## TASK STATEMENT
The listing beneath should be written out in full, exactly as shown.

(RECORDS SUPPLIED begins)

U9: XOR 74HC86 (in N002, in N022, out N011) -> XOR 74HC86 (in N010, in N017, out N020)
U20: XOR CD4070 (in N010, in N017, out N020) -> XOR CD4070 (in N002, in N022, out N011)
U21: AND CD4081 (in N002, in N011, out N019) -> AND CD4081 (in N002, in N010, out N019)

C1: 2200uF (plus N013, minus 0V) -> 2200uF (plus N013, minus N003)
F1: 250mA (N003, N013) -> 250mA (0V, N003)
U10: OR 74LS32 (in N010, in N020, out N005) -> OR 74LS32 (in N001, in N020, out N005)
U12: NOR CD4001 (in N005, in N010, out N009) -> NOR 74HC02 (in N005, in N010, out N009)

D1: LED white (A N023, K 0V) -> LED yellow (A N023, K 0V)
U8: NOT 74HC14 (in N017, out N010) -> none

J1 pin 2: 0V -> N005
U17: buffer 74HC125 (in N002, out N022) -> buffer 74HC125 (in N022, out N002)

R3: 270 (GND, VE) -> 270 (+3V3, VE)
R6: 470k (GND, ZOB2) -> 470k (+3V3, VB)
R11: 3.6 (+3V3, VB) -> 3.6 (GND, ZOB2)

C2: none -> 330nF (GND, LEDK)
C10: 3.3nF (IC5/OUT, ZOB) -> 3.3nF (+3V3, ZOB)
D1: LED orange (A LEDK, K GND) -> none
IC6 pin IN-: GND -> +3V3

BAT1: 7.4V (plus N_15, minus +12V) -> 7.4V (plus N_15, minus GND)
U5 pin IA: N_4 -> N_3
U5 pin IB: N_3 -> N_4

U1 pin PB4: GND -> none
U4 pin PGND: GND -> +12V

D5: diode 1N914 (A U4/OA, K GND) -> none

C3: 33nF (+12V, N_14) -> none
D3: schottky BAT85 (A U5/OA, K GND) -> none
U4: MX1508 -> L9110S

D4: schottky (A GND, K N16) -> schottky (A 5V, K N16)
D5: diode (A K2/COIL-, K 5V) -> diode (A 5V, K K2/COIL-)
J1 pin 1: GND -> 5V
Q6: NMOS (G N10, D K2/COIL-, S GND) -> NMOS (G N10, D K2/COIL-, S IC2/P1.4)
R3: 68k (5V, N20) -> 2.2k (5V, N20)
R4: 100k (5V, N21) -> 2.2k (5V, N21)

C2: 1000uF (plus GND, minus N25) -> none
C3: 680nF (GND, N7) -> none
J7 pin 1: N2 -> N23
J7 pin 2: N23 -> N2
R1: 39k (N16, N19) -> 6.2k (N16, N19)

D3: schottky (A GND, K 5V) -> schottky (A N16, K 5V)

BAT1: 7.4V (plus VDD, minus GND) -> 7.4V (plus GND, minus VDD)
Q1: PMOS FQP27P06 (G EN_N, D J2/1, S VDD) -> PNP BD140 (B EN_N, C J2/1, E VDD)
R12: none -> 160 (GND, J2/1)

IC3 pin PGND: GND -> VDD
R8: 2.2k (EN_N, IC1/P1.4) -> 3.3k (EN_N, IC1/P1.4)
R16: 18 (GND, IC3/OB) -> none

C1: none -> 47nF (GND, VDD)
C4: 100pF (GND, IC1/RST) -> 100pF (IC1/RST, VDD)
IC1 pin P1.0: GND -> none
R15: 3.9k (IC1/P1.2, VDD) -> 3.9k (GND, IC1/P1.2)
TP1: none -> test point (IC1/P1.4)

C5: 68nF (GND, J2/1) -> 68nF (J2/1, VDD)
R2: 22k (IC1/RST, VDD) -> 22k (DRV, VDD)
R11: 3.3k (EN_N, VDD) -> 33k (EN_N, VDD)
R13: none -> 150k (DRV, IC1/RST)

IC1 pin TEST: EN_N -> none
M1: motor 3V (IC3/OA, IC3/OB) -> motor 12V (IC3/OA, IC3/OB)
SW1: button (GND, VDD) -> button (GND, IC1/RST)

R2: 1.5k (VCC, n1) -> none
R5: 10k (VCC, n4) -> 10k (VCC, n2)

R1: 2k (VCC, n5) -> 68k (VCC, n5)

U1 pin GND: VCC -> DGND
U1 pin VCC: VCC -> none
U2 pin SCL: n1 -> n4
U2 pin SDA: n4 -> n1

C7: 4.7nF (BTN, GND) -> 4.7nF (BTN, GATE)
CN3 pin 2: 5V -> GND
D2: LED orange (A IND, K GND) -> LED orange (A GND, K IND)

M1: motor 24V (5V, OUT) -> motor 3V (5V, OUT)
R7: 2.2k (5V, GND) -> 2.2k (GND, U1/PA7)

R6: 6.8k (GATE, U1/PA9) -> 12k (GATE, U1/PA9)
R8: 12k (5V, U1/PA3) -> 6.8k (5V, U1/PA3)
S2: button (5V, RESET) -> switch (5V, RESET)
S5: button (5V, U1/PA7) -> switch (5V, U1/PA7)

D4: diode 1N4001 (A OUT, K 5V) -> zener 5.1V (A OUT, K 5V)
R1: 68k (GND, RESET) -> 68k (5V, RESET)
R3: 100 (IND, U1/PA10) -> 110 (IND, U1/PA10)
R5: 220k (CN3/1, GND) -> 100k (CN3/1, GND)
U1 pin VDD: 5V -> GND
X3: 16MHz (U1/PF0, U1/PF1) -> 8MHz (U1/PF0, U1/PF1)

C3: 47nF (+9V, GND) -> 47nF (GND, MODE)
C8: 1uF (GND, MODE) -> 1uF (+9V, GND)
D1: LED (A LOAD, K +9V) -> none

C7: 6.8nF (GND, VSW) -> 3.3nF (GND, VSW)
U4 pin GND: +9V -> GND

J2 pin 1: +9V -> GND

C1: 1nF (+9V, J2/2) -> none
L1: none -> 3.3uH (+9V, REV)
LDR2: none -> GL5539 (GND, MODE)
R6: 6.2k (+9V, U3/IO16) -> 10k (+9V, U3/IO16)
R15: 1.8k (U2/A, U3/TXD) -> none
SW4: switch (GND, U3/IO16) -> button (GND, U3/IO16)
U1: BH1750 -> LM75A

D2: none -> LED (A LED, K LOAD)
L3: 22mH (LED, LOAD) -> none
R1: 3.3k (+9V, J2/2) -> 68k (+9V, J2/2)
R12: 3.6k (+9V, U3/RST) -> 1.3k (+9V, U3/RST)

(RECORDS SUPPLIED ends)

## RESULT OF THE TASK
U9: XOR 74HC86 (in N002, in N022, out N011) -> XOR 74HC86 (in N010, in N017, out N020)
U20: XOR CD4070 (in N010, in N017, out N020) -> XOR CD4070 (in N002, in N022, out N011)
U21: AND CD4081 (in N002, in N011, out N019) -> AND CD4081 (in N002, in N010, out N019)

C1: 2200uF (plus N013, minus 0V) -> 2200uF (plus N013, minus N003)
F1: 250mA (N003, N013) -> 250mA (0V, N003)
U10: OR 74LS32 (in N010, in N020, out N005) -> OR 74LS32 (in N001, in N020, out N005)
U12: NOR CD4001 (in N005, in N010, out N009) -> NOR 74HC02 (in N005, in N010, out N009)

D1: LED white (A N023, K 0V) -> LED yellow (A N023, K 0V)
U8: NOT 74HC14 (in N017, out N010) -> none

J1 pin 2: 0V -> N005
U17: buffer 74HC125 (in N002, out N022) -> buffer 74HC125 (in N022, out N002)

R3: 270 (GND, VE) -> 270 (+3V3, VE)
R6: 470k (GND, ZOB2) -> 470k (+3V3, VB)
R11: 3.6 (+3V3, VB) -> 3.6 (GND, ZOB2)

C2: none -> 330nF (GND, LEDK)
C10: 3.3nF (IC5/OUT, ZOB) -> 3.3nF (+3V3, ZOB)
D1: LED orange (A LEDK, K GND) -> none
IC6 pin IN-: GND -> +3V3

BAT1: 7.4V (plus N_15, minus +12V) -> 7.4V (plus N_15, minus GND)
U5 pin IA: N_4 -> N_3
U5 pin IB: N_3 -> N_4

U1 pin PB4: GND -> none
U4 pin PGND: GND -> +12V

D5: diode 1N914 (A U4/OA, K GND) -> none

C3: 33nF (+12V, N_14) -> none
D3: schottky BAT85 (A U5/OA, K GND) -> none
U4: MX1508 -> L9110S

D4: schottky (A GND, K N16) -> schottky (A 5V, K N16)
D5: diode (A K2/COIL-, K 5V) -> diode (A 5V, K K2/COIL-)
J1 pin 1: GND -> 5V
Q6: NMOS (G N10, D K2/COIL-, S GND) -> NMOS (G N10, D K2/COIL-, S IC2/P1.4)
R3: 68k (5V, N20) -> 2.2k (5V, N20)
R4: 100k (5V, N21) -> 2.2k (5V, N21)

C2: 1000uF (plus GND, minus N25) -> none
C3: 680nF (GND, N7) -> none
J7 pin 1: N2 -> N23
J7 pin 2: N23 -> N2
R1: 39k (N16, N19) -> 6.2k (N16, N19)

D3: schottky (A GND, K 5V) -> schottky (A N16, K 5V)

BAT1: 7.4V (plus VDD, minus GND) -> 7.4V (plus GND, minus VDD)
Q1: PMOS FQP27P06 (G EN_N, D J2/1, S VDD) -> PNP BD140 (B EN_N, C J2/1, E VDD)
R12: none -> 160 (GND, J2/1)

IC3 pin PGND: GND -> VDD
R8: 2.2k (EN_N, IC1/P1.4) -> 3.3k (EN_N, IC1/P1.4)
R16: 18 (GND, IC3/OB) -> none

C1: none -> 47nF (GND, VDD)
C4: 100pF (GND, IC1/RST) -> 100pF (IC1/RST, VDD)
IC1 pin P1.0: GND -> none
R15: 3.9k (IC1/P1.2, VDD) -> 3.9k (GND, IC1/P1.2)
TP1: none -> test point (IC1/P1.4)

C5: 68nF (GND, J2/1) -> 68nF (J2/1, VDD)
R2: 22k (IC1/RST, VDD) -> 22k (DRV, VDD)
R11: 3.3k (EN_N, VDD) -> 33k (EN_N, VDD)
R13: none -> 150k (DRV, IC1/RST)

IC1 pin TEST: EN_N -> none
M1: motor 3V (IC3/OA, IC3/OB) -> motor 12V (IC3/OA, IC3/OB)
SW1: button (GND, VDD) -> button (GND, IC1/RST)

R2: 1.5k (VCC, n1) -> none
R5: 10k (VCC, n4) -> 10k (VCC, n2)

R1: 2k (VCC, n5) -> 68k (VCC, n5)

U1 pin GND: VCC -> DGND
U1 pin VCC: VCC -> none
U2 pin SCL: n1 -> n4
U2 pin SDA: n4 -> n1

C7: 4.7nF (BTN, GND) -> 4.7nF (BTN, GATE)
CN3 pin 2: 5V -> GND
D2: LED orange (A IND, K GND) -> LED orange (A GND, K IND)

M1: motor 24V (5V, OUT) -> motor 3V (5V, OUT)
R7: 2.2k (5V, GND) -> 2.2k (GND, U1/PA7)

R6: 6.8k (GATE, U1/PA9) -> 12k (GATE, U1/PA9)
R8: 12k (5V, U1/PA3) -> 6.8k (5V, U1/PA3)
S2: button (5V, RESET) -> switch (5V, RESET)
S5: button (5V, U1/PA7) -> switch (5V, U1/PA7)

D4: diode 1N4001 (A OUT, K 5V) -> zener 5.1V (A OUT, K 5V)
R1: 68k (GND, RESET) -> 68k (5V, RESET)
R3: 100 (IND, U1/PA10) -> 110 (IND, U1/PA10)
R5: 220k (CN3/1, GND) -> 100k (CN3/1, GND)
U1 pin VDD: 5V -> GND
X3: 16MHz (U1/PF0, U1/PF1) -> 8MHz (U1/PF0, U1/PF1)

C3: 47nF (+9V, GND) -> 47nF (GND, MODE)
C8: 1uF (GND, MODE) -> 1uF (+9V, GND)
D1: LED (A LOAD, K +9V) -> none

C7: 6.8nF (GND, VSW) -> 3.3nF (GND, VSW)
U4 pin GND: +9V -> GND

J2 pin 1: +9V -> GND

C1: 1nF (+9V, J2/2) -> none
L1: none -> 3.3uH (+9V, REV)
LDR2: none -> GL5539 (GND, MODE)
R6: 6.2k (+9V, U3/IO16) -> 10k (+9V, U3/IO16)
R15: 1.8k (U2/A, U3/TXD) -> none
SW4: switch (GND, U3/IO16) -> button (GND, U3/IO16)
U1: BH1750 -> LM75A

D2: none -> LED (A LED, K LOAD)
L3: 22mH (LED, LOAD) -> none
R1: 3.3k (+9V, J2/2) -> 68k (+9V, J2/2)
R12: 3.6k (+9V, U3/RST) -> 1.3k (+9V, U3/RST)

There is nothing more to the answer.